(Stored items)
# # # # # # #
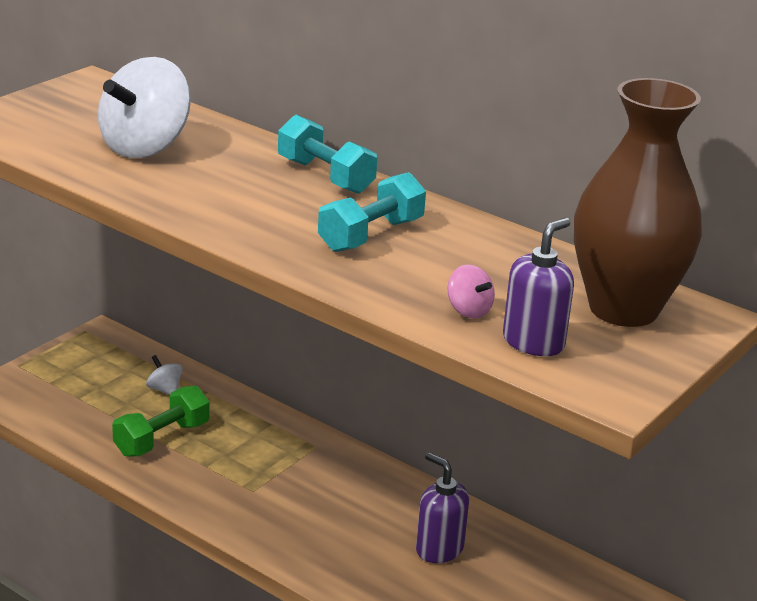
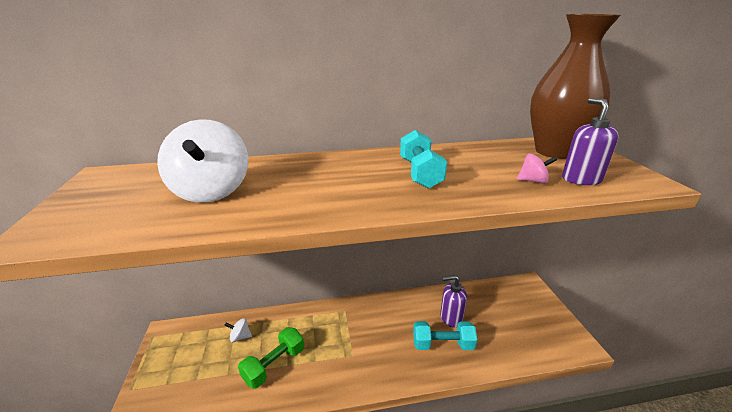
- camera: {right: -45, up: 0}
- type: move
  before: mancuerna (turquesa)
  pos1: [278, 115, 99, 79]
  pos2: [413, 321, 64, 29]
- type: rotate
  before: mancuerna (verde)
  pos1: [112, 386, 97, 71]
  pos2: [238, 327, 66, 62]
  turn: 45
# # # # # # #
Requirement: Print each entry above exactly. The pictures should not be printed.

Response area:
- camera: {right: -45, up: 0}
- type: move
  before: mancuerna (turquesa)
  pos1: [278, 115, 99, 79]
  pos2: [413, 321, 64, 29]
- type: rotate
  before: mancuerna (verde)
  pos1: [112, 386, 97, 71]
  pos2: [238, 327, 66, 62]
  turn: 45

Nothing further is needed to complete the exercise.